-- Problem statement --
Copy the lines below word for word, skipping any image.

-- The data --
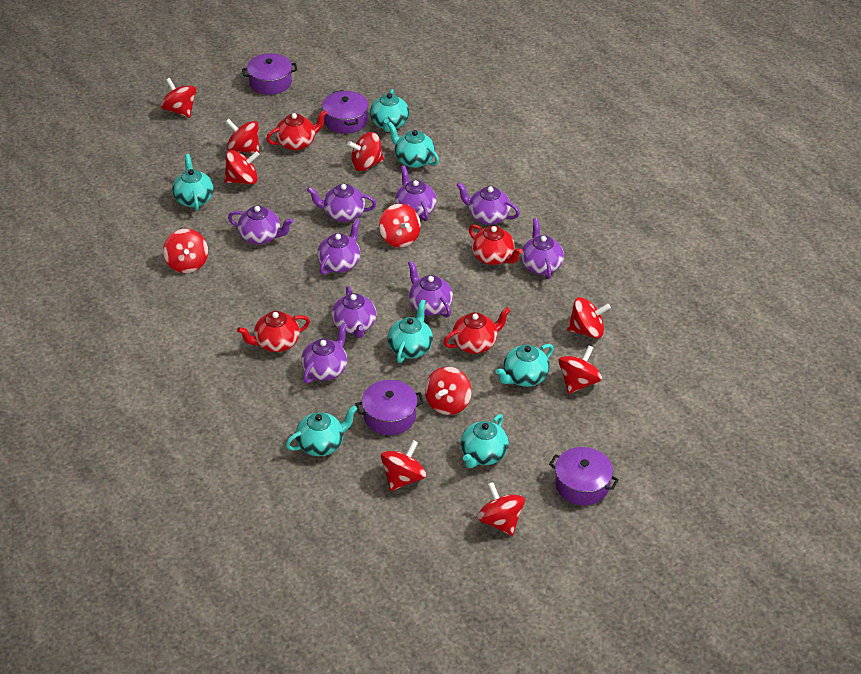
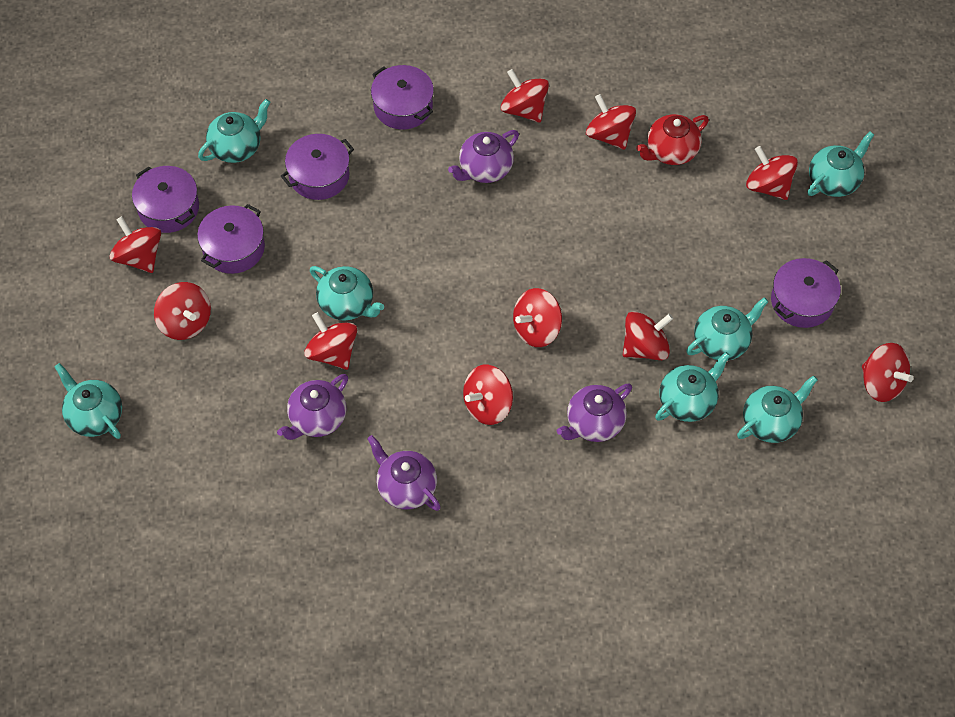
purple pot: 4 -> 5
purple teapot: 9 -> 4
red spinning top: 11 -> 10
red teapot: 4 -> 1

-- Response to this exercise --
purple pot: 4 -> 5
purple teapot: 9 -> 4
red spinning top: 11 -> 10
red teapot: 4 -> 1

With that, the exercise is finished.